Scan the records for "eraser" and copy each line that contains it.

RECORDS FOR THE TASK:
════

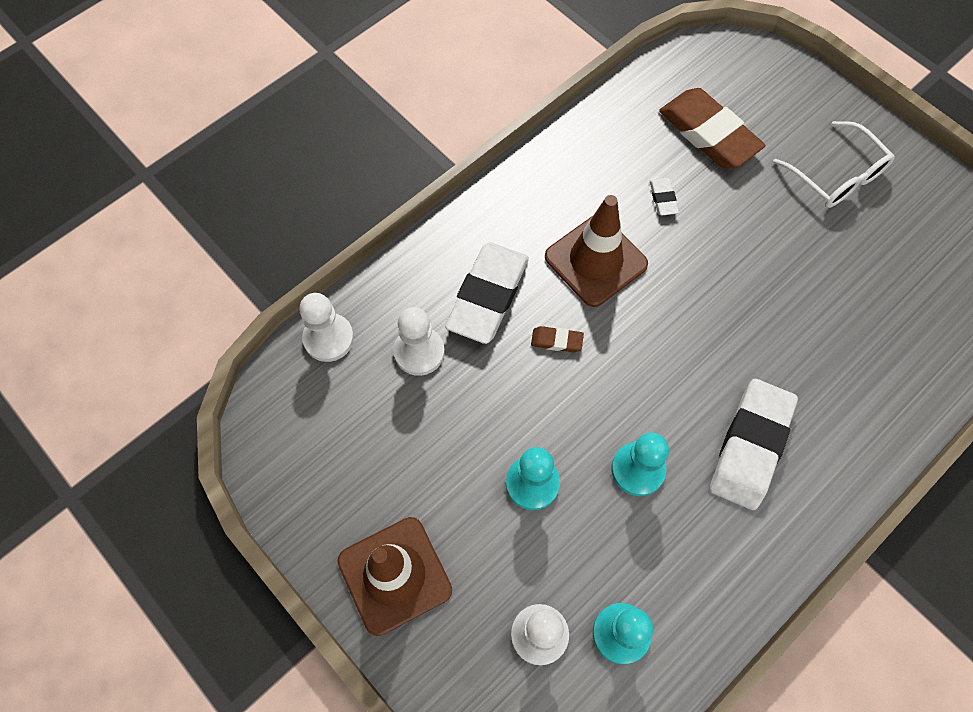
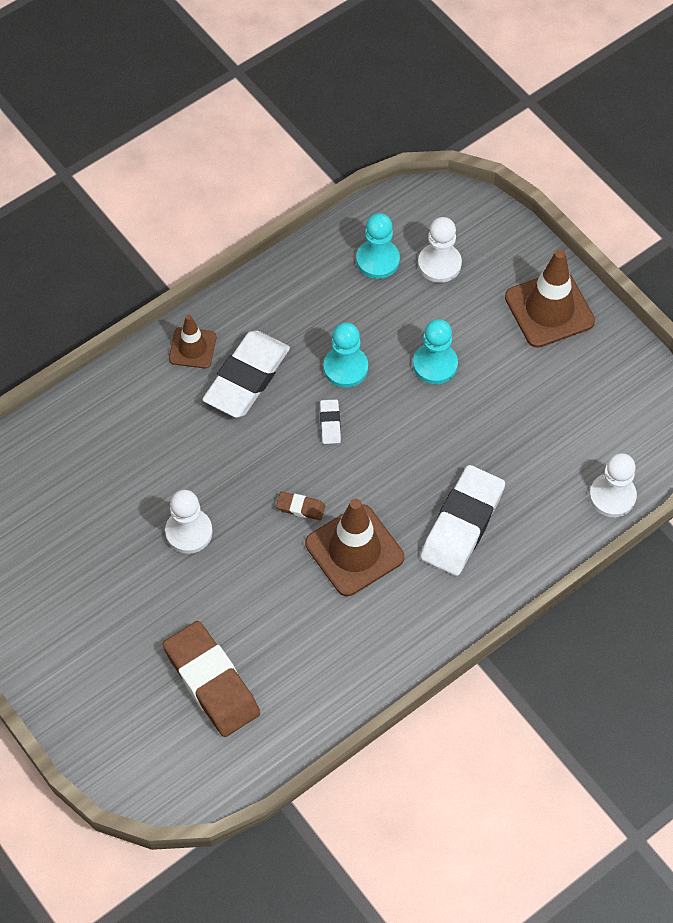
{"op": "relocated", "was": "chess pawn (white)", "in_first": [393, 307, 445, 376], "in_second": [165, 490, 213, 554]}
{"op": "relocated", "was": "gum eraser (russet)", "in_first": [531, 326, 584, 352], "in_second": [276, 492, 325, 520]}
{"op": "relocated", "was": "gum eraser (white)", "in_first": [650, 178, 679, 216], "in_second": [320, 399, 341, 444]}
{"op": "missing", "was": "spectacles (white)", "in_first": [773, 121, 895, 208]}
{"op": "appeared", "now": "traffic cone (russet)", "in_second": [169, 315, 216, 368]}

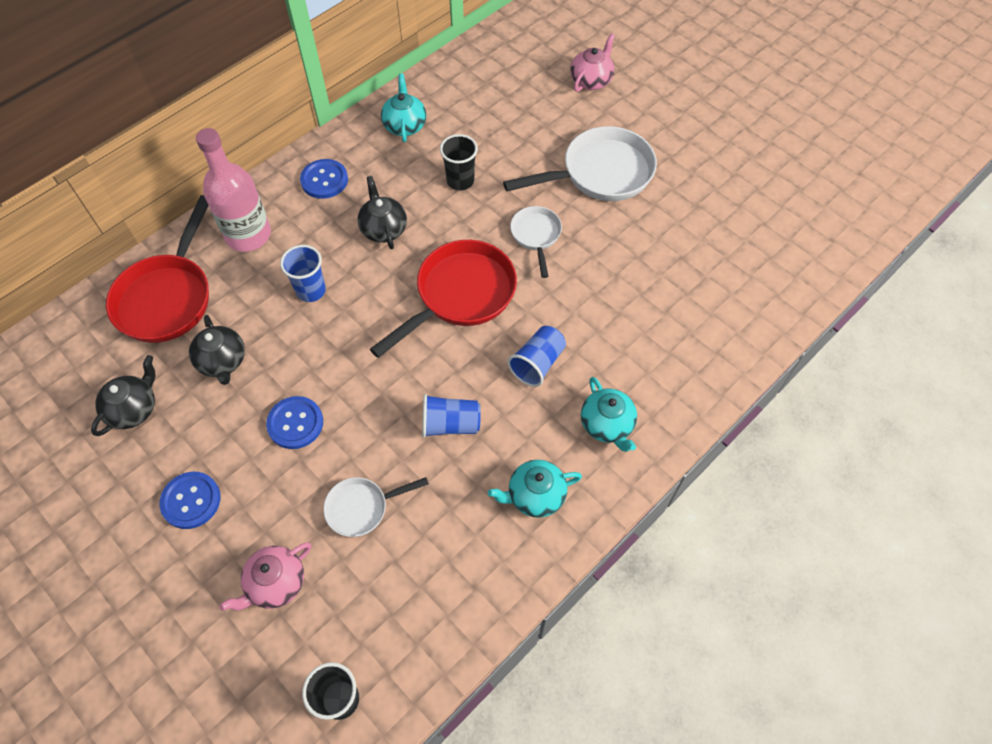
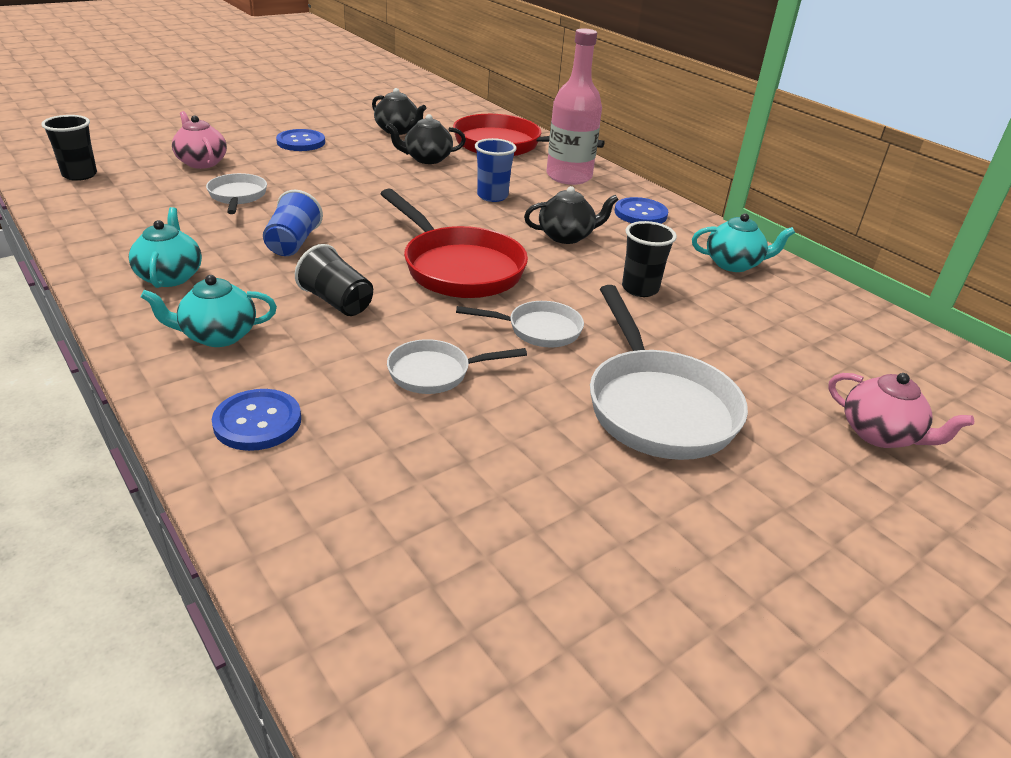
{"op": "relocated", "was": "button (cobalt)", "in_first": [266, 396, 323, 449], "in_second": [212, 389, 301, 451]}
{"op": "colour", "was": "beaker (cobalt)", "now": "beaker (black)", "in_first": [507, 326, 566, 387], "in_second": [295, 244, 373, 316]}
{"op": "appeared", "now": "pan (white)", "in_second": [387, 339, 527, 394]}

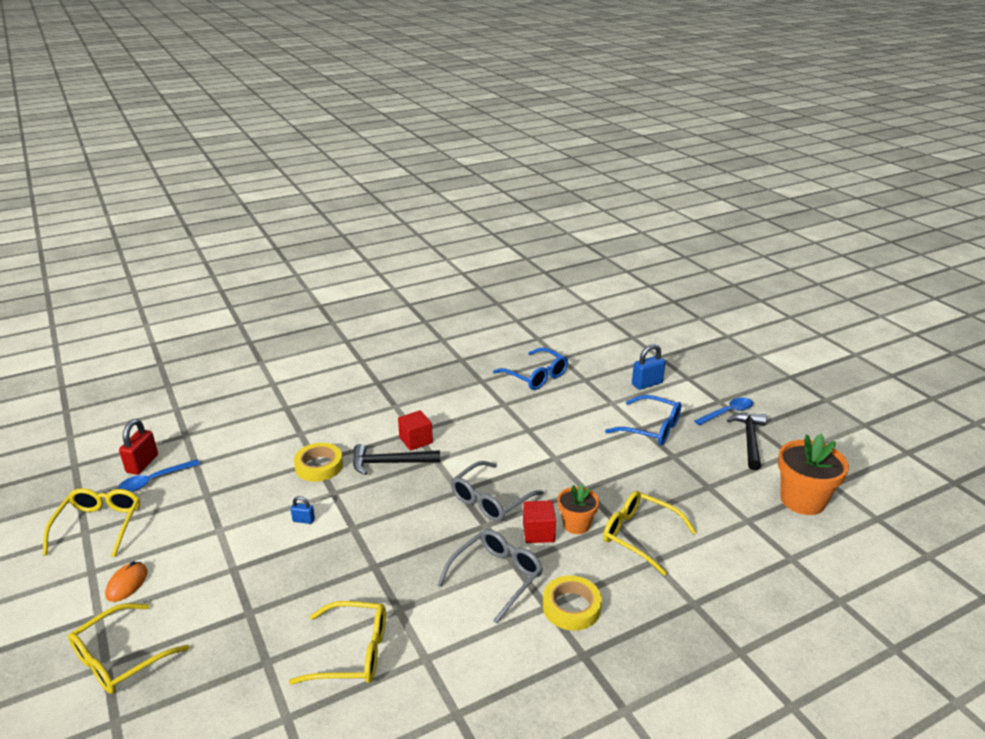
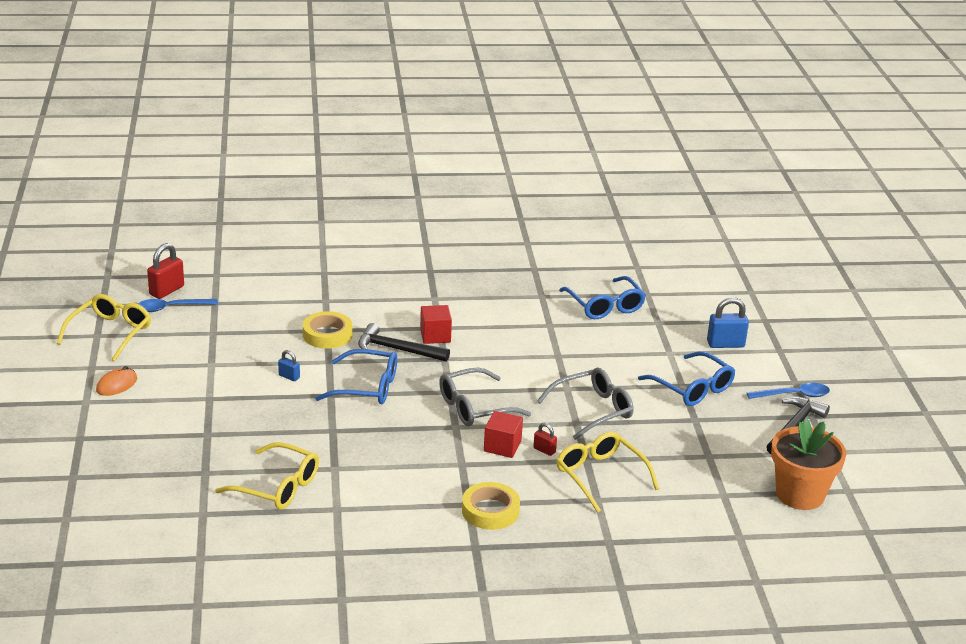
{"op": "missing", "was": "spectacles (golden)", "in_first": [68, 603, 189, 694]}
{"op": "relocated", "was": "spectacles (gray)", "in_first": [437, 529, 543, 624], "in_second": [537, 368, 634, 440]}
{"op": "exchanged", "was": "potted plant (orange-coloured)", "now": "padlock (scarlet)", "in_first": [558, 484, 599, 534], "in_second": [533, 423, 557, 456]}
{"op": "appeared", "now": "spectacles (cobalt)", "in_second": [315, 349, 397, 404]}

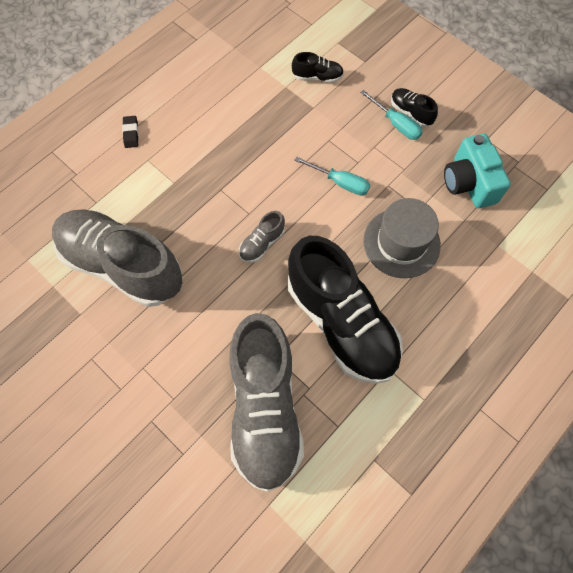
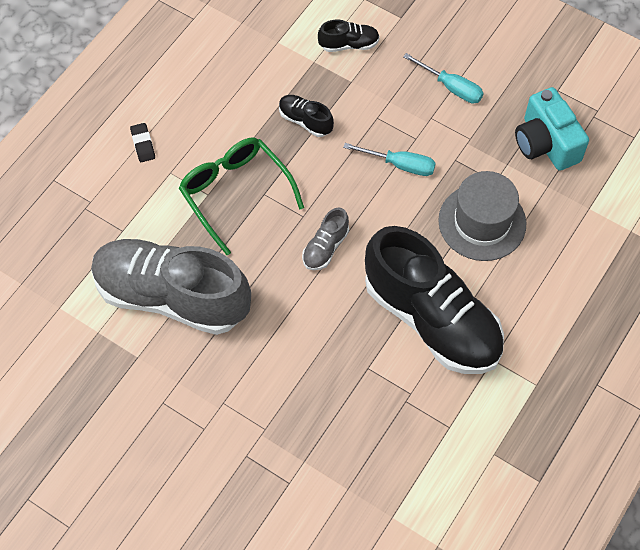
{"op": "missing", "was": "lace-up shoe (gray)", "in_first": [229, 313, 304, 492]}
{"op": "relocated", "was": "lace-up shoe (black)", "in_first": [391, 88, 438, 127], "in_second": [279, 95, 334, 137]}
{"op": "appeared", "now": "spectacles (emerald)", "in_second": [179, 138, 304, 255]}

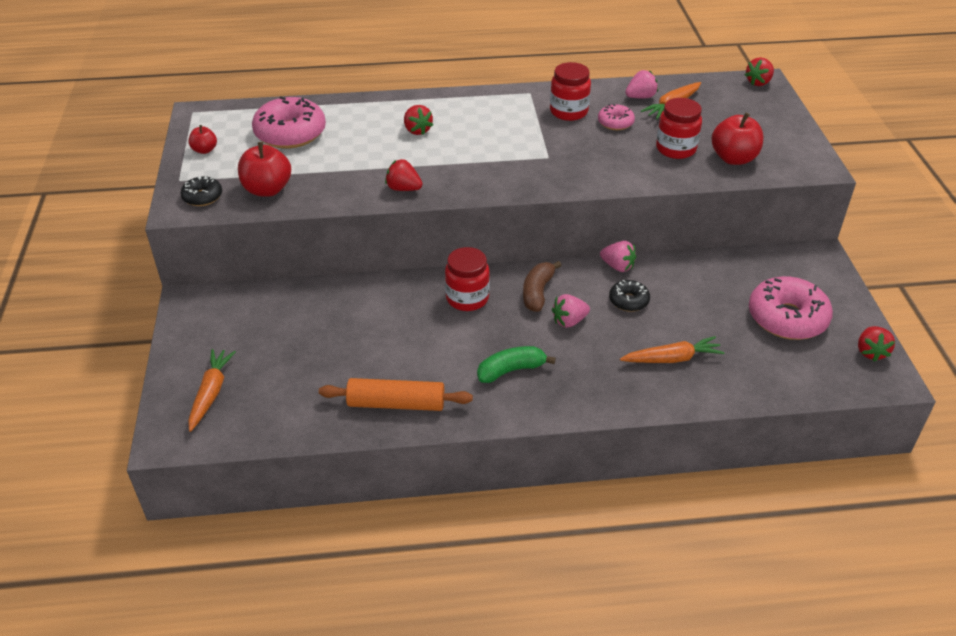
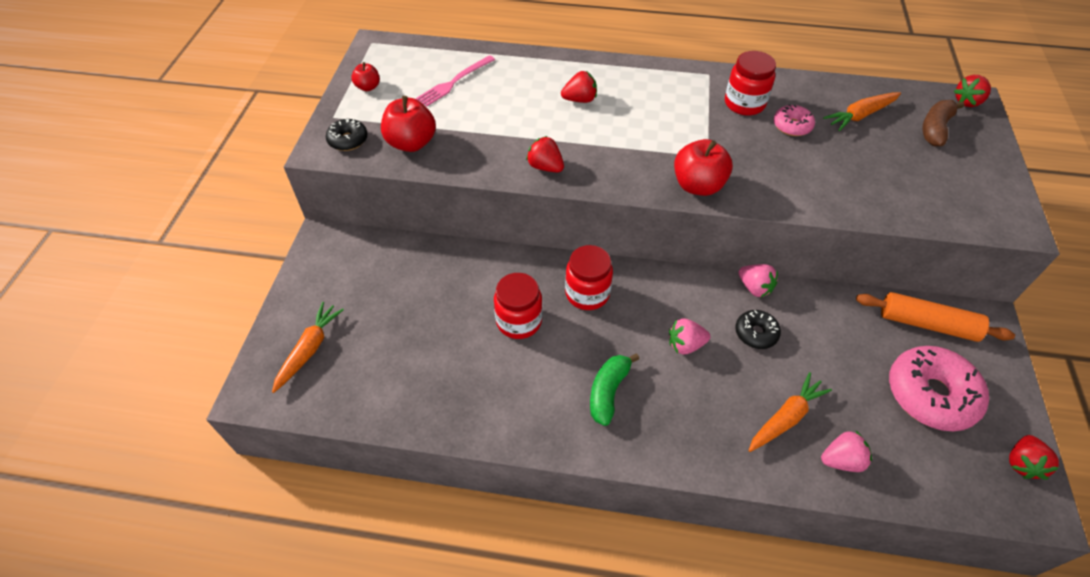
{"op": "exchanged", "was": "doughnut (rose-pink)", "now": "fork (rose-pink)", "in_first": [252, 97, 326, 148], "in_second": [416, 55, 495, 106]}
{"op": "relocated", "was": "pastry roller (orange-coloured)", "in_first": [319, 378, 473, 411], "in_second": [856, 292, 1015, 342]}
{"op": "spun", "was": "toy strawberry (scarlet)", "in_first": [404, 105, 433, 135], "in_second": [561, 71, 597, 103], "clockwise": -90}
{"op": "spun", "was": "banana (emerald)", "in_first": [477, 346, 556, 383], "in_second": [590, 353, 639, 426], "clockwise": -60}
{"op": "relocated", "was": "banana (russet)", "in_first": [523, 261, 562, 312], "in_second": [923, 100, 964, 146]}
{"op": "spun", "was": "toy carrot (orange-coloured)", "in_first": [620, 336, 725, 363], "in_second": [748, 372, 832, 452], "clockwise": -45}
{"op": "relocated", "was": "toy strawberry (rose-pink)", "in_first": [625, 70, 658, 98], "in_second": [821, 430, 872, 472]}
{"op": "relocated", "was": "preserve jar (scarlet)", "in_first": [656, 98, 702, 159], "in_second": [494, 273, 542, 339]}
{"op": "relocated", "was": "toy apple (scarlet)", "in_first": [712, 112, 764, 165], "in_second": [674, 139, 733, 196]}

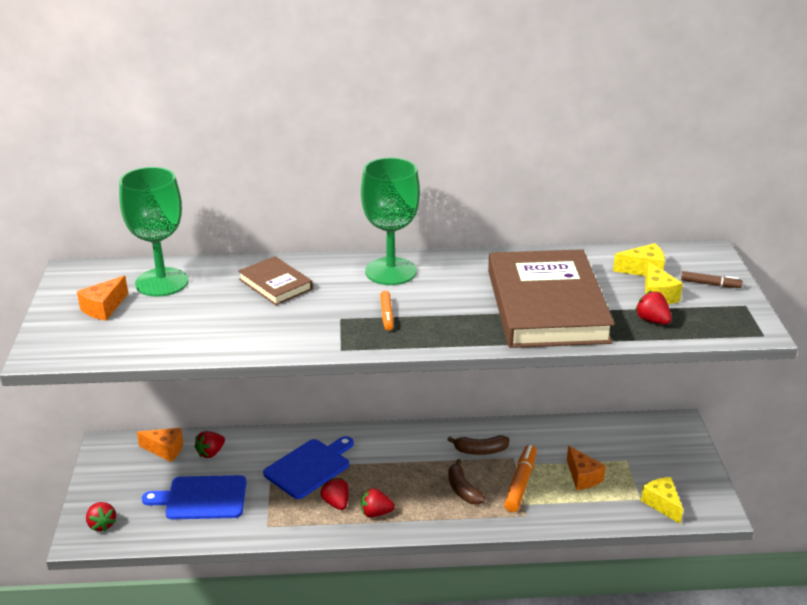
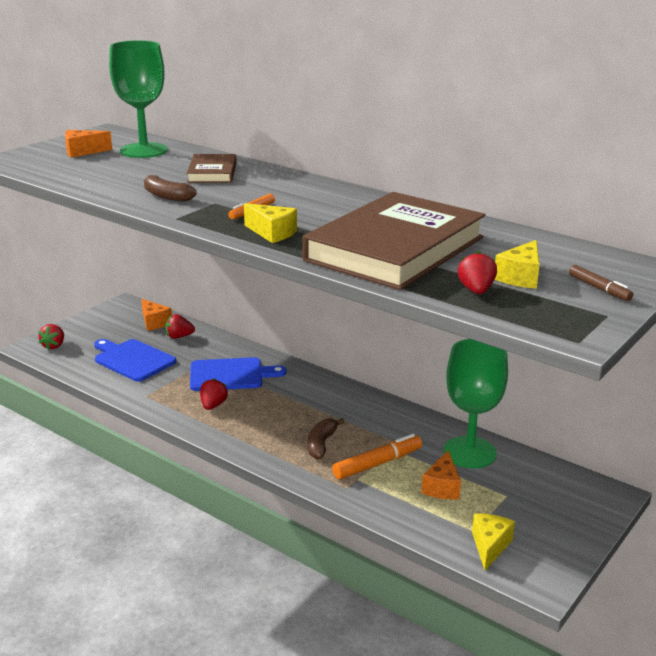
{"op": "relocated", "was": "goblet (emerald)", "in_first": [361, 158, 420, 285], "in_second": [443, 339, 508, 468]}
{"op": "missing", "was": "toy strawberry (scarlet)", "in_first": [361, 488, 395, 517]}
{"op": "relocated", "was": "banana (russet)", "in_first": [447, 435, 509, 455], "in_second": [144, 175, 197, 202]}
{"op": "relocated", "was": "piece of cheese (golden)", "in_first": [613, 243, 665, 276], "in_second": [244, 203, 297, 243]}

════

OUTPUT FOR THIS TASK:
{"op": "relocated", "was": "gum eraser (russet)", "in_first": [531, 326, 584, 352], "in_second": [276, 492, 325, 520]}
{"op": "relocated", "was": "gum eraser (white)", "in_first": [650, 178, 679, 216], "in_second": [320, 399, 341, 444]}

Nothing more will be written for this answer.